_EXERCISE PROMPT_
Exclude the pictures from your copy, and reproduce each entry below verbatim.

_ENTRIES PROVIDED_

________________

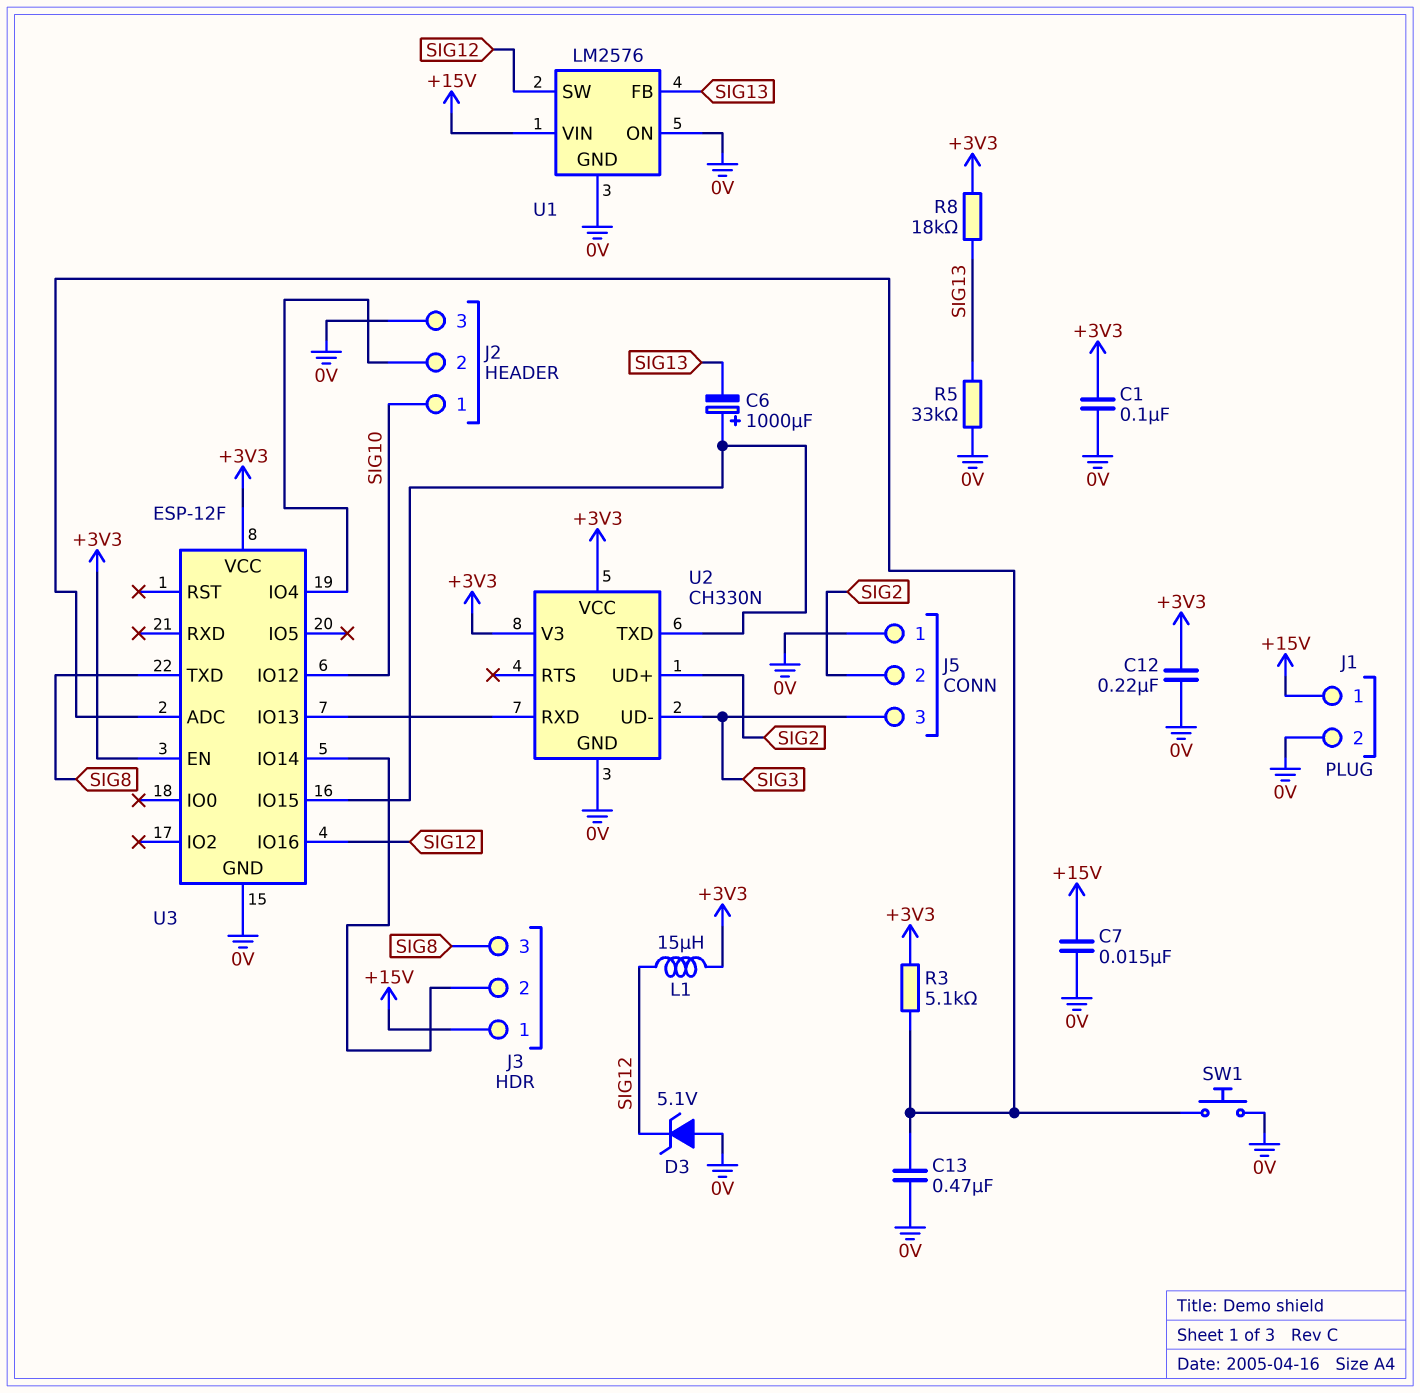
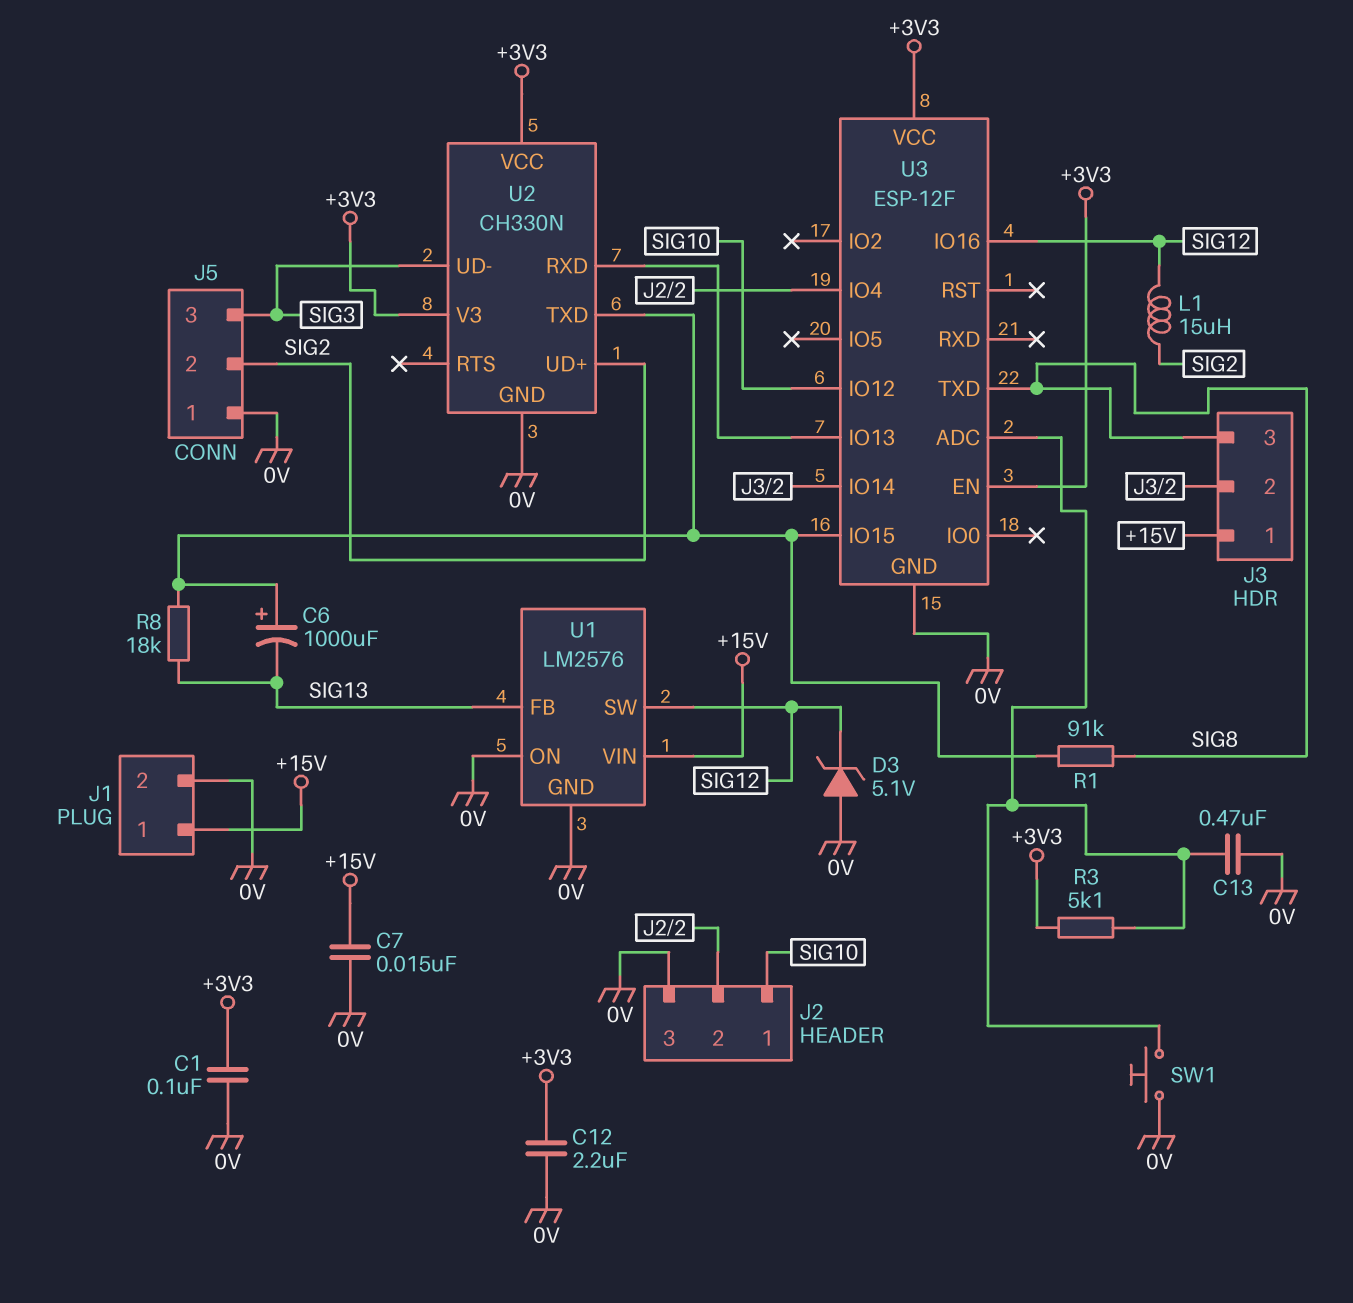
C12: 220nF (+3V3, 0V) -> 2.2uF (+3V3, 0V)
L1: 15uH (+3V3, SIG12) -> 15uH (SIG2, SIG12)
R1: none -> 91k (SIG8, U2/TXD)
R5: 33k (0V, SIG13) -> none
R8: 18k (+3V3, SIG13) -> 18k (SIG13, U2/TXD)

________________

_SOLUTION FOR THIS PROBLEM_
C12: 220nF (+3V3, 0V) -> 2.2uF (+3V3, 0V)
L1: 15uH (+3V3, SIG12) -> 15uH (SIG2, SIG12)
R1: none -> 91k (SIG8, U2/TXD)
R5: 33k (0V, SIG13) -> none
R8: 18k (+3V3, SIG13) -> 18k (SIG13, U2/TXD)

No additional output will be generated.